● **Work instruction**
Say how many lines of the listing below hold the word "left". Give only that number.

● **Records for this task**
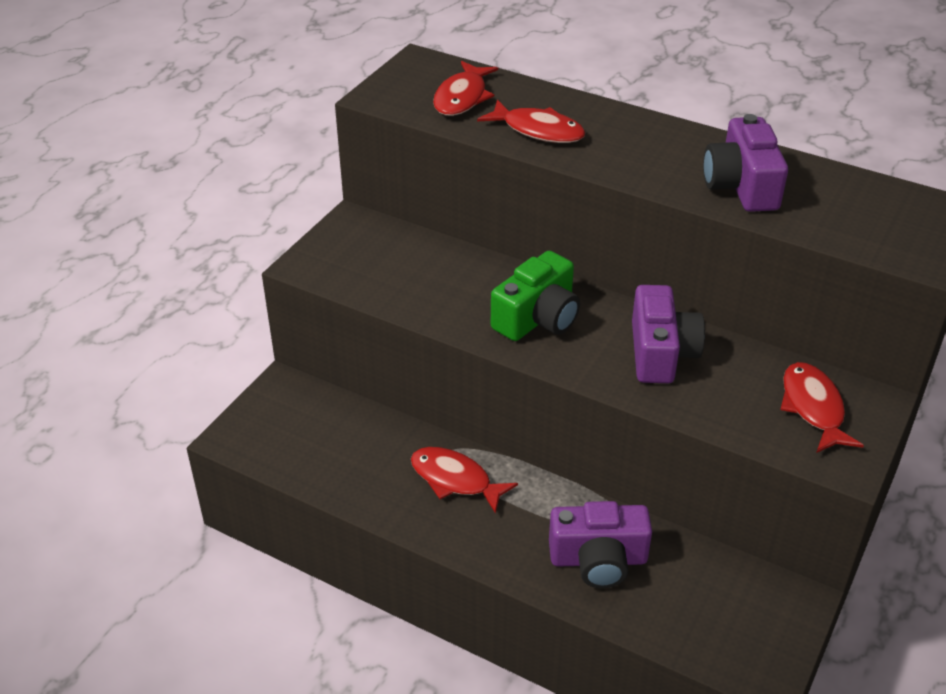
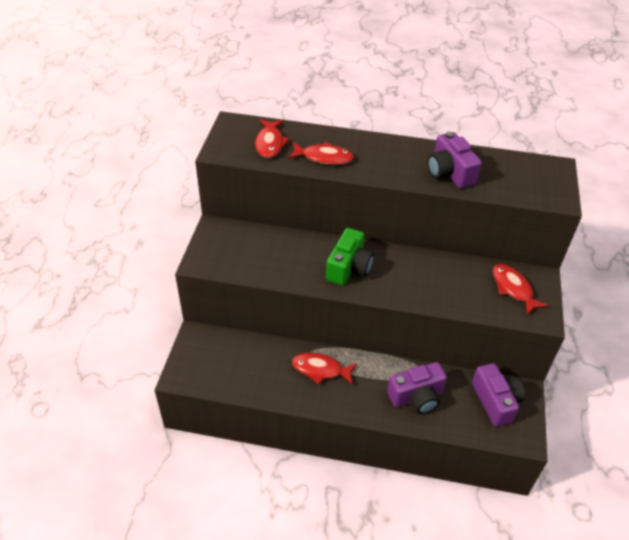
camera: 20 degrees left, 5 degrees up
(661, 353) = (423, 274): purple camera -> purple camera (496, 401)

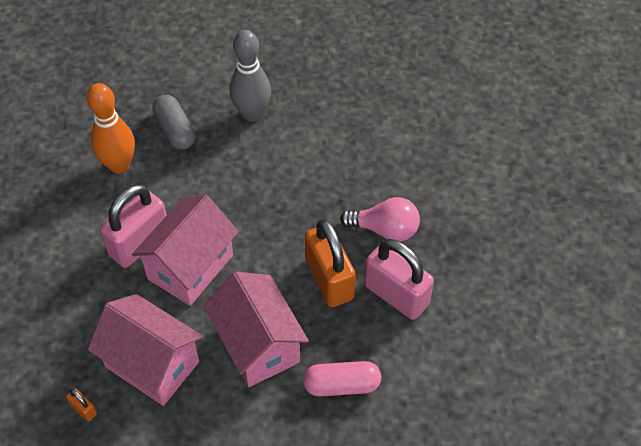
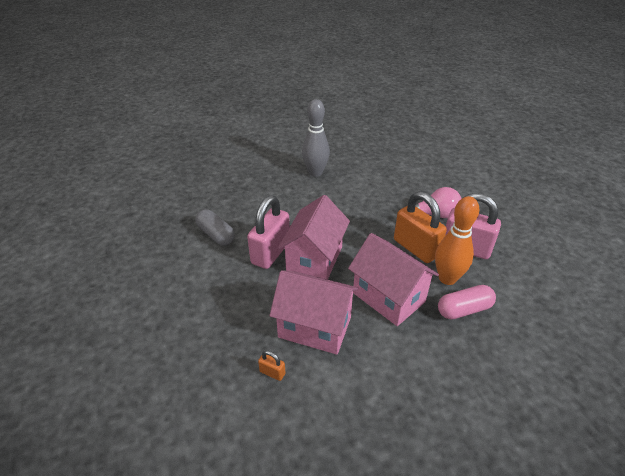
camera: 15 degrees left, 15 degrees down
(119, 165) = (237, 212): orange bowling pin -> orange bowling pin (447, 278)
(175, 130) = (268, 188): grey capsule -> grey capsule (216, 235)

--

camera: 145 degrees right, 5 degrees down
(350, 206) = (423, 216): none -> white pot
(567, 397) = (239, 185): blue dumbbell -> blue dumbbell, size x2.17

● **Output**
2